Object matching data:
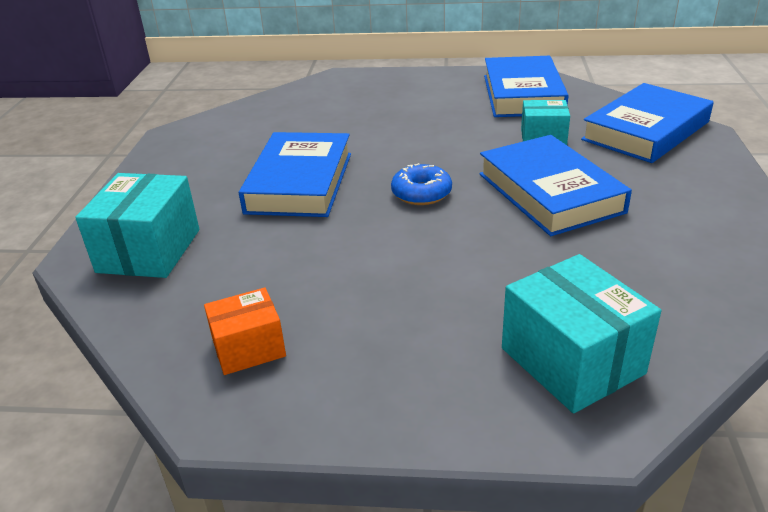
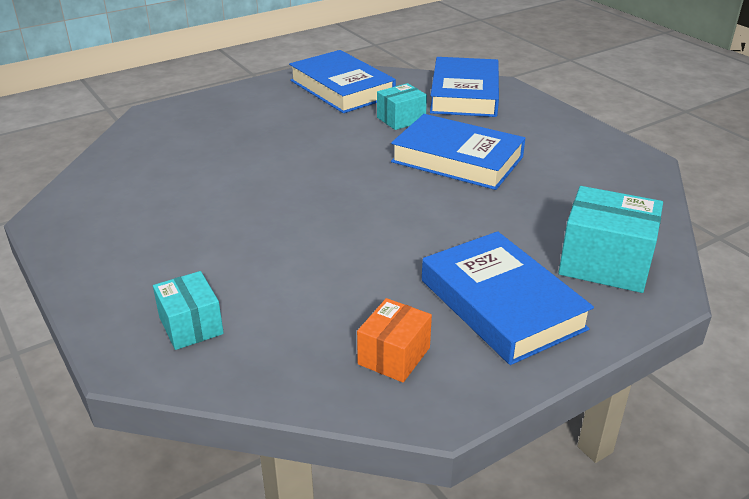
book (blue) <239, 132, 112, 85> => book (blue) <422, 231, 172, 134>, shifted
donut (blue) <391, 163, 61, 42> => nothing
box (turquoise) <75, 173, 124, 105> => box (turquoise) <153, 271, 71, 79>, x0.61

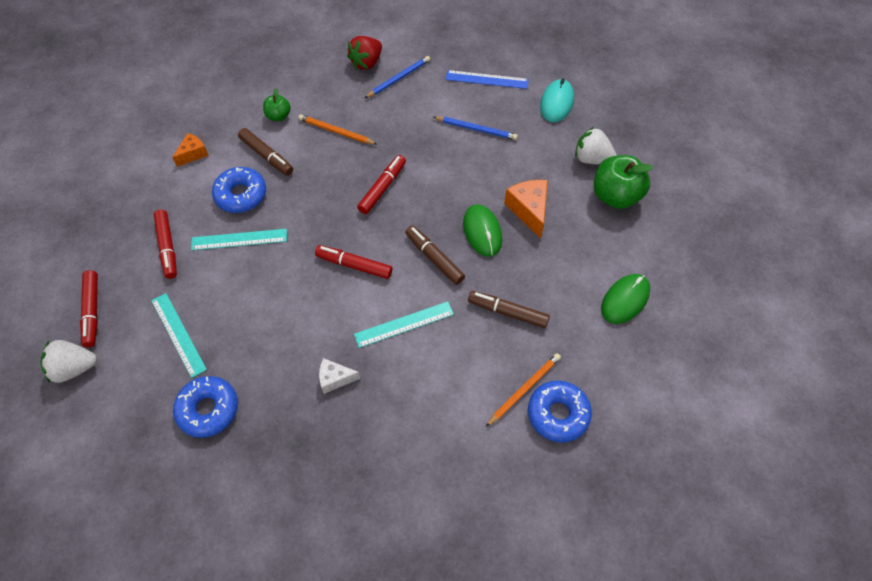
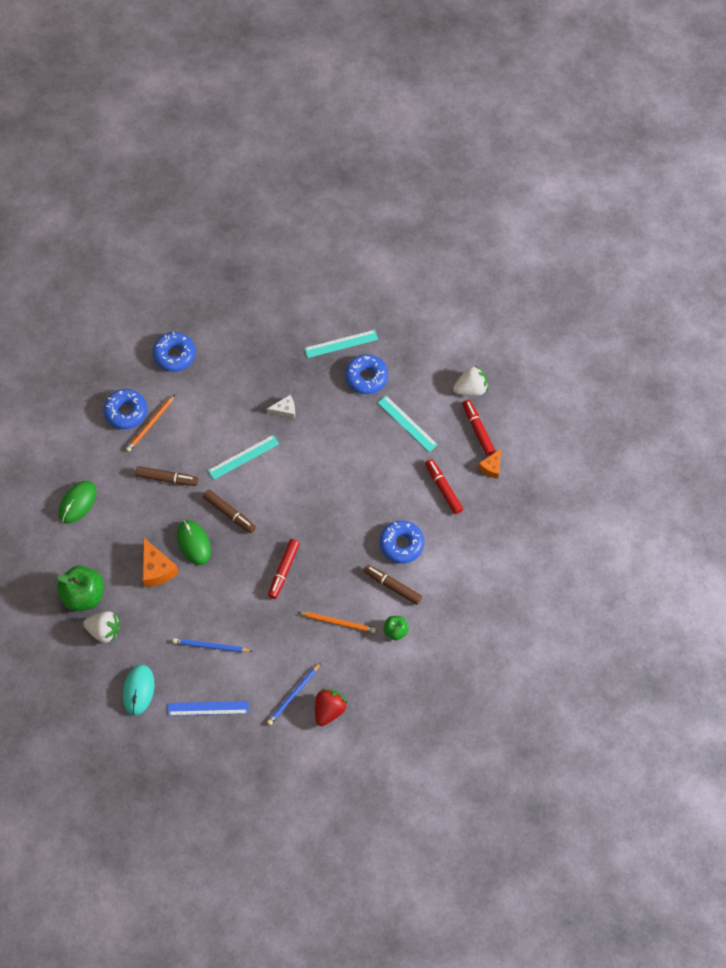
cheese (orange) <172, 133, 37, 34> => cheese (orange) <478, 449, 23, 30>, shifted
ruler (turquoise) <191, 229, 96, 21> => ruler (turquoise) <304, 330, 74, 28>, shifted
marker (red) <315, 245, 77, 34> => nothing
nothing => donut (blue) <152, 332, 44, 40>

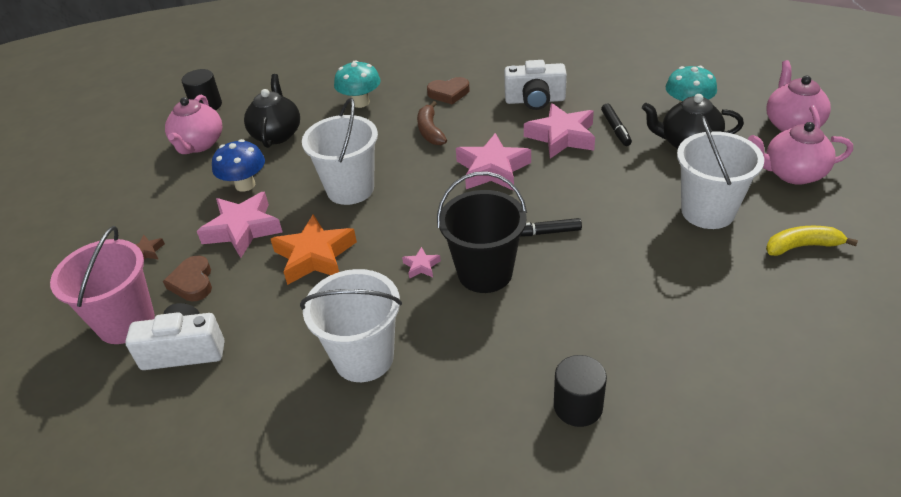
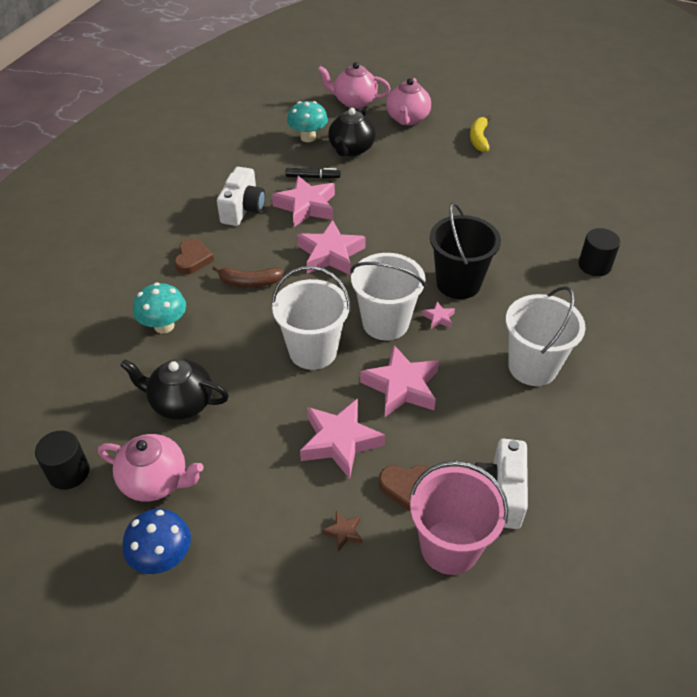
bucket (white) <677, 116, 87, 113> => bucket (white) <351, 253, 75, 87>, shifted
mushroom (blue) <212, 139, 53, 53> => mushroom (blue) <123, 509, 68, 65>, shifted
star (orange) <271, 214, 86, 71> => star (pink) <360, 345, 79, 72>
marker (black) <520, 218, 62, 19> => nothing

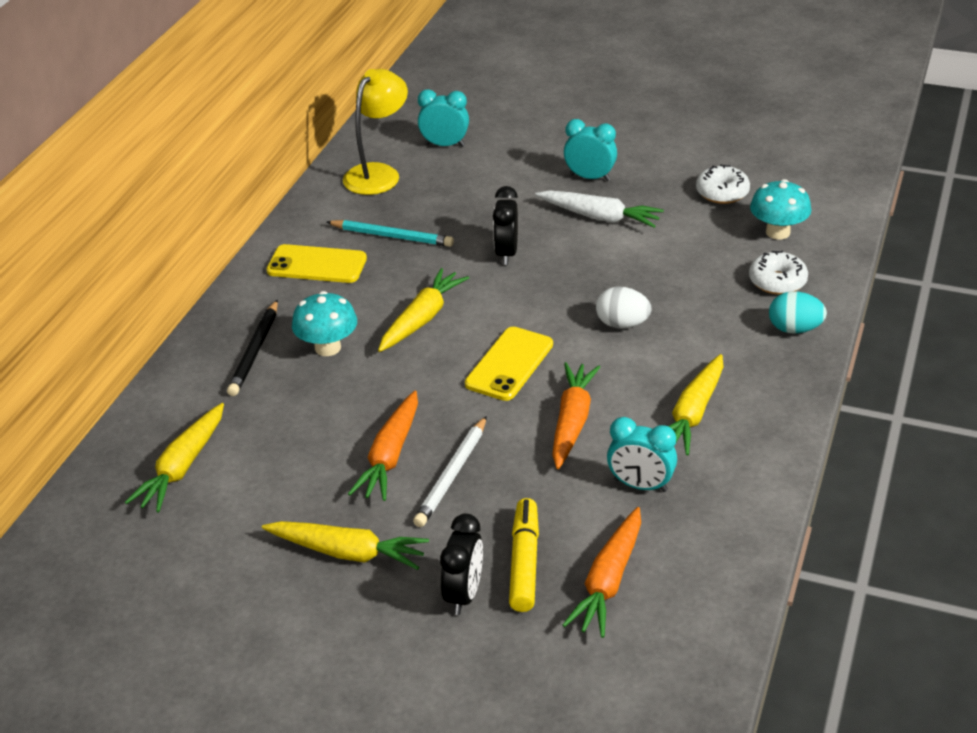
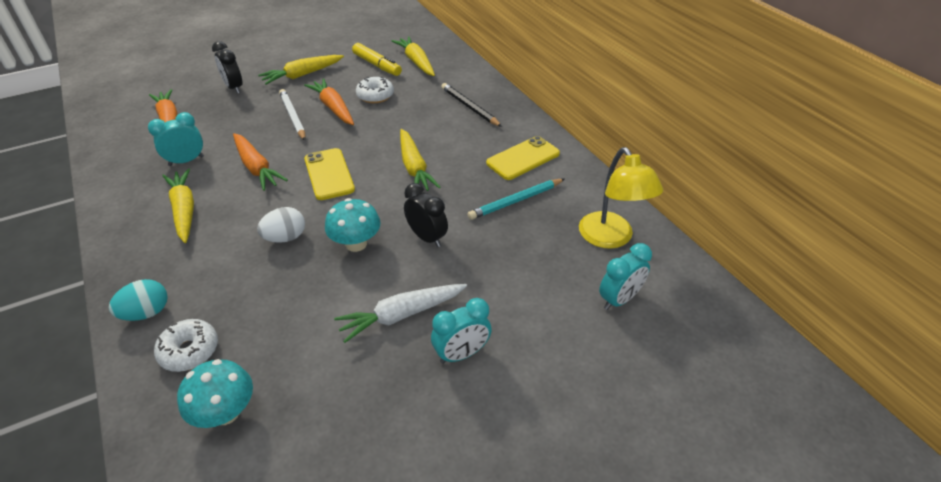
donut (white) <696, 164, 54, 40> => donut (white) <356, 77, 38, 26>, shifted
mushroom (turquoise) <292, 291, 65, 65> => mushroom (turquoise) <325, 198, 56, 54>, shifted
marker (yellow) <509, 498, 30, 114> => marker (yellow) <352, 43, 50, 33>, shifted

What is expected
Could you repeat, exactly and with nothing else, the lines from the one containing "marker (red) <315, 245, 77, 34> => nothing" through the last line of the records above, leaving out the pictures?

Response area
marker (red) <315, 245, 77, 34> => nothing
nothing => donut (blue) <152, 332, 44, 40>

bucket (white) <677, 116, 87, 113> => bucket (white) <351, 253, 75, 87>, shifted
mushroom (blue) <212, 139, 53, 53> => mushroom (blue) <123, 509, 68, 65>, shifted
star (orange) <271, 214, 86, 71> => star (pink) <360, 345, 79, 72>
marker (black) <520, 218, 62, 19> => nothing

donut (white) <696, 164, 54, 40> => donut (white) <356, 77, 38, 26>, shifted
mushroom (turquoise) <292, 291, 65, 65> => mushroom (turquoise) <325, 198, 56, 54>, shifted
marker (yellow) <509, 498, 30, 114> => marker (yellow) <352, 43, 50, 33>, shifted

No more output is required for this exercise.